- WHAT IS NEEDED -
One number is the whole answer: the tally of lines in the records that include the word "notebook".

- Object state comparisons -
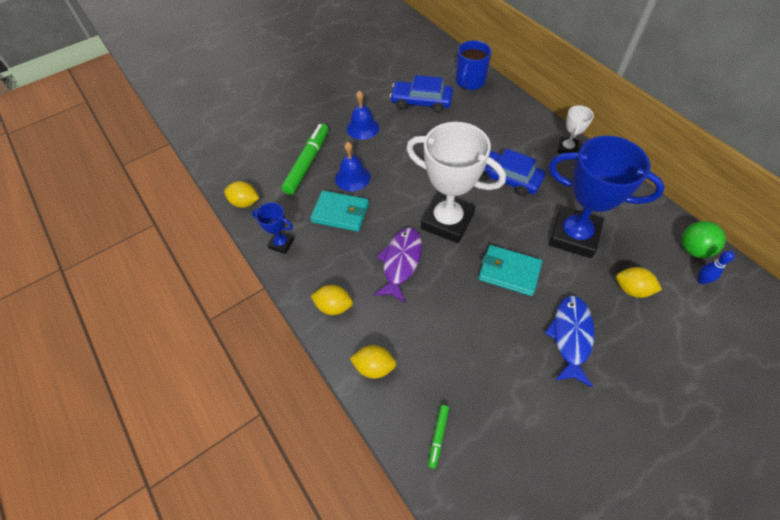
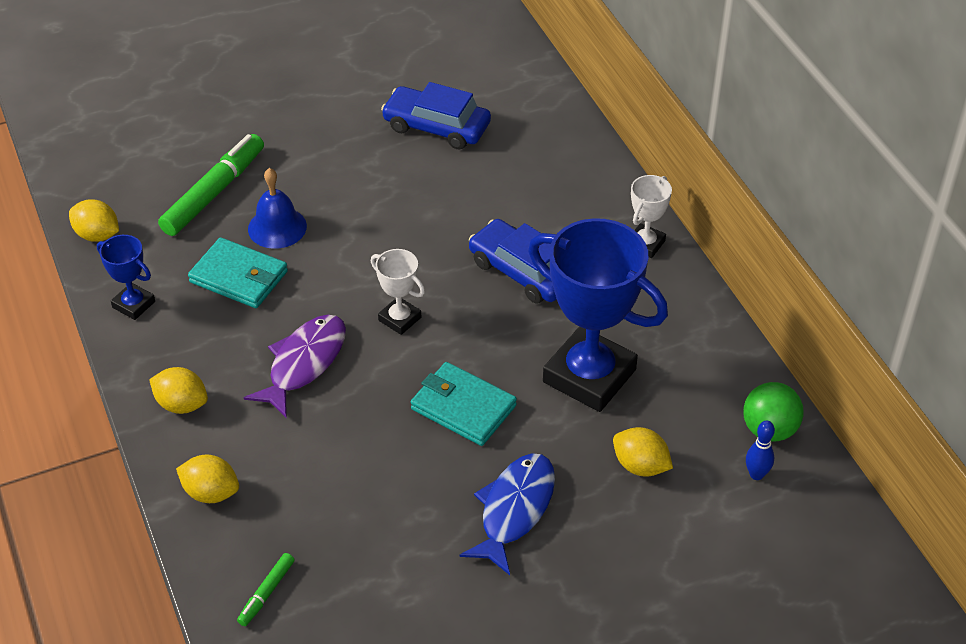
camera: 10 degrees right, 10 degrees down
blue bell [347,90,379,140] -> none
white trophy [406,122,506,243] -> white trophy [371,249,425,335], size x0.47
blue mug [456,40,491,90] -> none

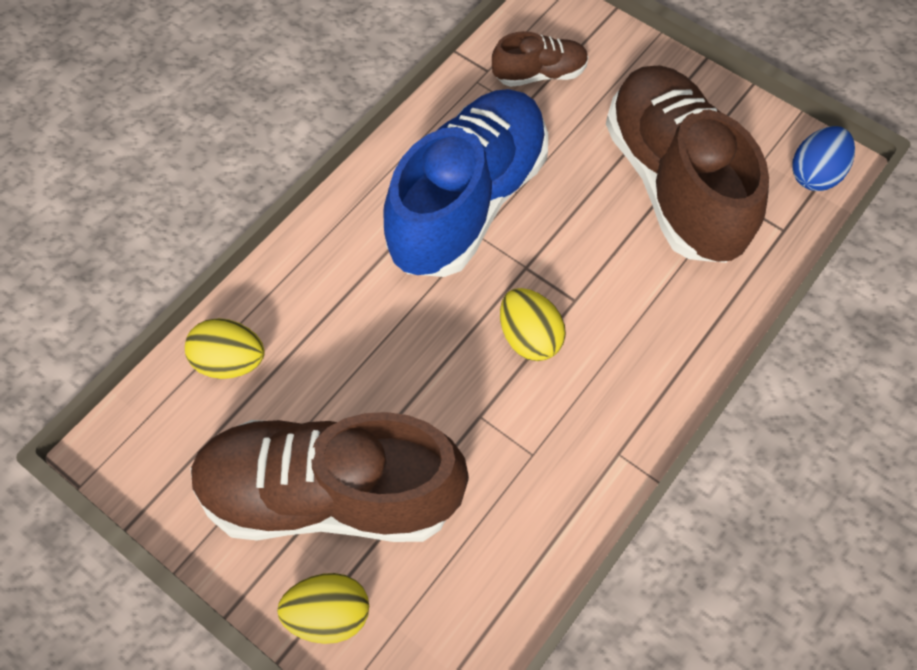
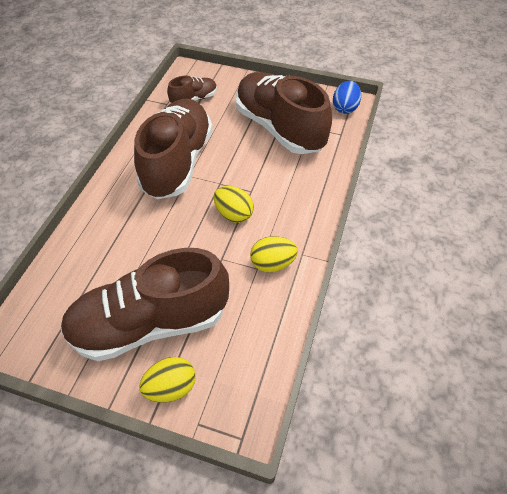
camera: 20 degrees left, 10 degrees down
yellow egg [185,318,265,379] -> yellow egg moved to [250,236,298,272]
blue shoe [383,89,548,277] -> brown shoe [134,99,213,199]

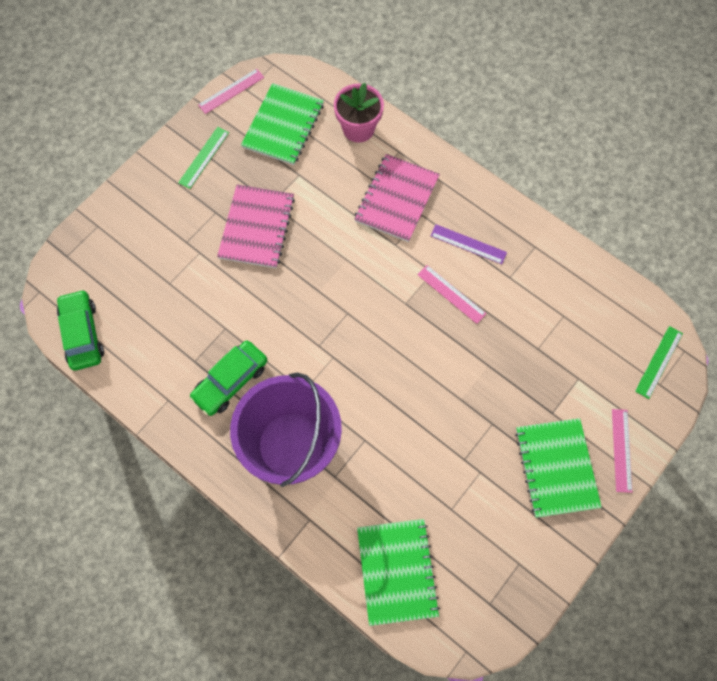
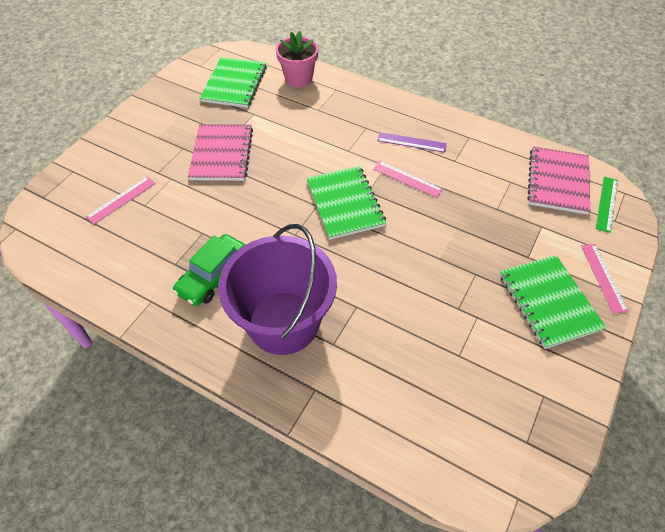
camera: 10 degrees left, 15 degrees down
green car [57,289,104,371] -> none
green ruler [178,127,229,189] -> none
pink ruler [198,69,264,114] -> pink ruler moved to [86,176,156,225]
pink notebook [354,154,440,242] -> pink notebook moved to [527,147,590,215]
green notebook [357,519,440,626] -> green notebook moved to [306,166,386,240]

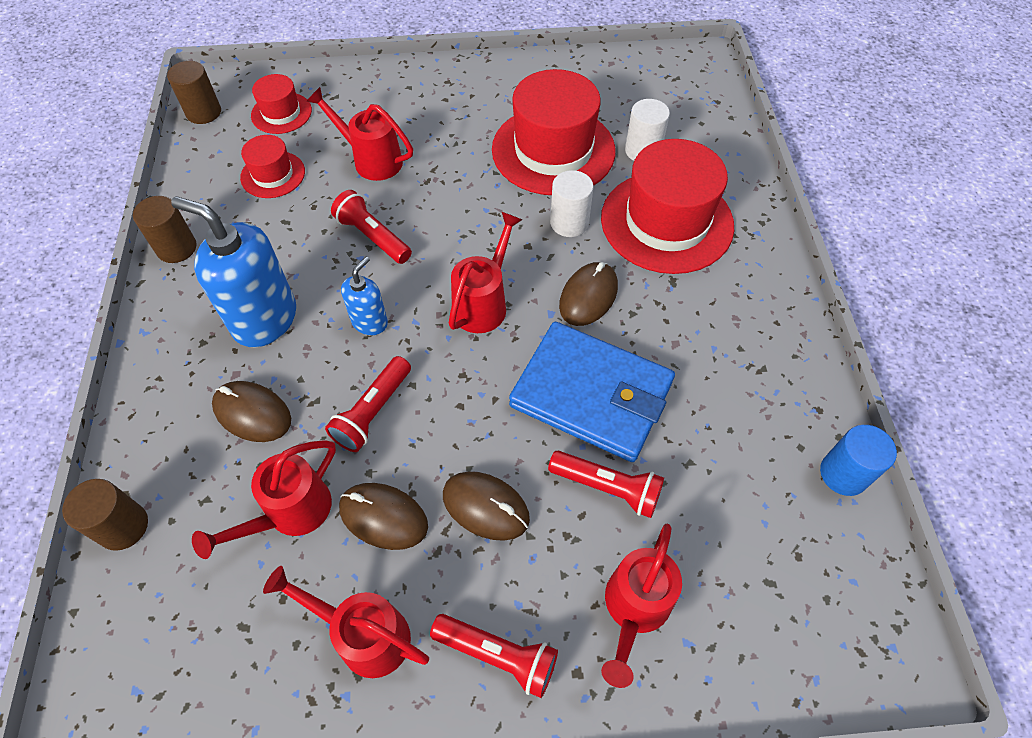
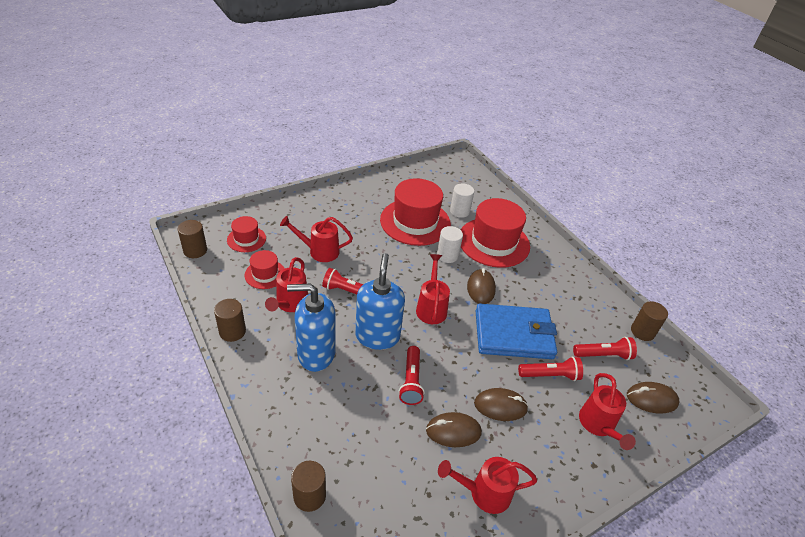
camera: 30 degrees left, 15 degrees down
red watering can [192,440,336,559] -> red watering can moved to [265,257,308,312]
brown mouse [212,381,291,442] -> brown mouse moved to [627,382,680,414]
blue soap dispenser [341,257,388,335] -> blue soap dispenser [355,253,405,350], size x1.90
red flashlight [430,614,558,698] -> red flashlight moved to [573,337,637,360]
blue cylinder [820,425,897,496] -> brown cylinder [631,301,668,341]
* * *
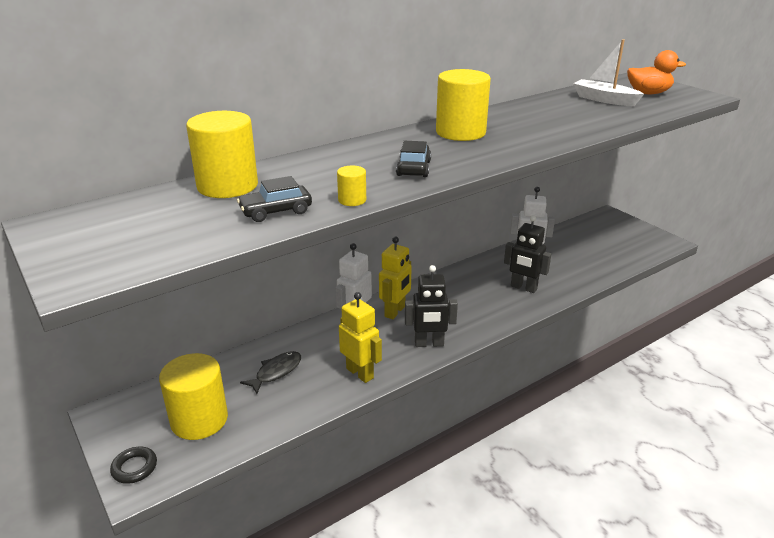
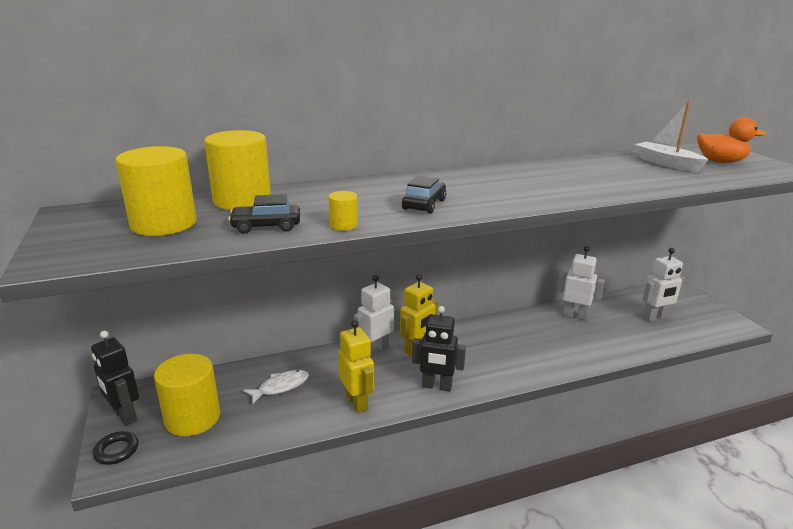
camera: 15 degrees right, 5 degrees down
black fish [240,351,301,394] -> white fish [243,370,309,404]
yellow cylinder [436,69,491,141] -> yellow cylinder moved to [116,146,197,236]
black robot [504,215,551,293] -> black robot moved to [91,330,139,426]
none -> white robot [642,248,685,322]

- FINISHED EXERCISE -
2